Layout change descriptions
********************

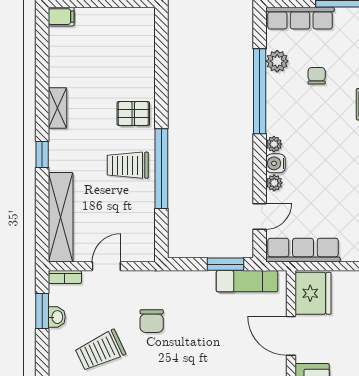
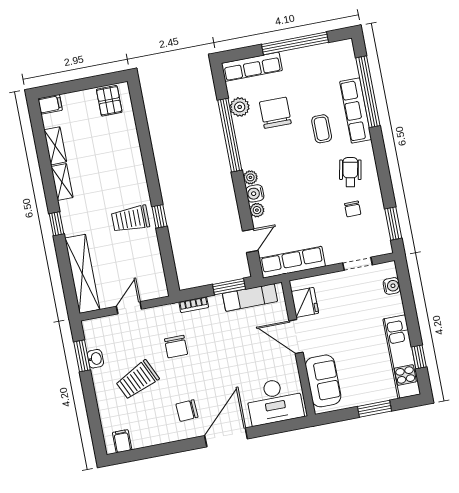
shelving: (58, 65) -> (55, 146), added
chair: (317, 76) -> (275, 113), width x1.87, depth x1.87
pallet: (133, 114) -> (109, 101), moved, turned 90
window: (161, 169) -> (159, 216), width x0.32
bookcase: (65, 277) -> (194, 305), moved
fridge: (313, 293) -> (305, 302), width x0.73, depth x0.75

********************

EXERCISE GOAL. Return, in full, every line of these entries that holds "moved".

WRITTEN ANSWER.
pallet: (133, 114) -> (109, 101), moved, turned 90
bookcase: (65, 277) -> (194, 305), moved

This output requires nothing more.